* PROBLEM TO WORK ON *
Leave every picture out, and print the full listing again exactly.

*** SUPPLIED DATA ***

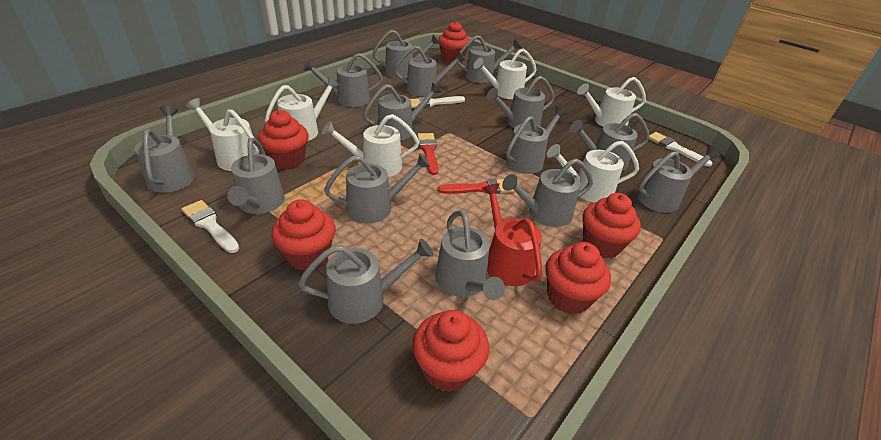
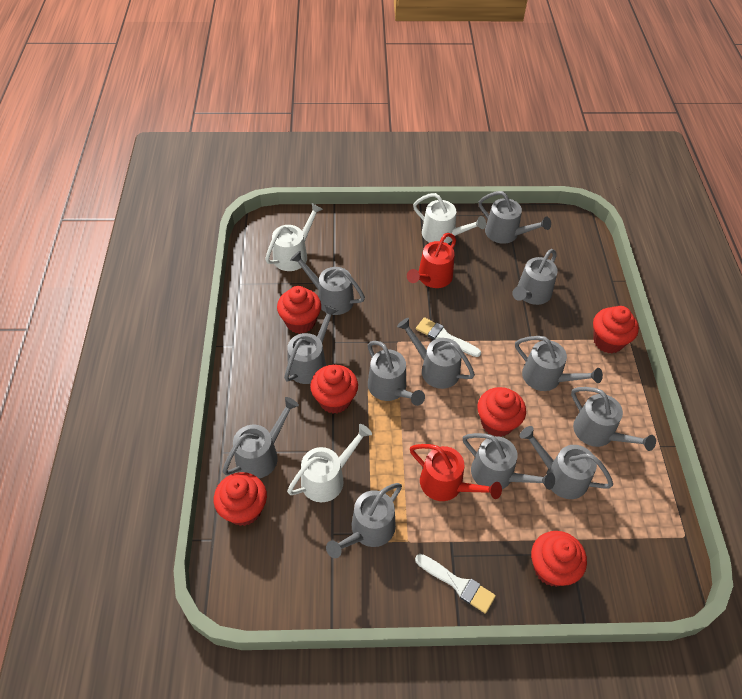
grey watering can: 15 -> 12
red brush: 2 -> 0
red watering can: 1 -> 2
white brush: 3 -> 2
white watering can: 6 -> 3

*** End of SUPPLIED DATA ***

* OUTPUT *
grey watering can: 15 -> 12
red brush: 2 -> 0
red watering can: 1 -> 2
white brush: 3 -> 2
white watering can: 6 -> 3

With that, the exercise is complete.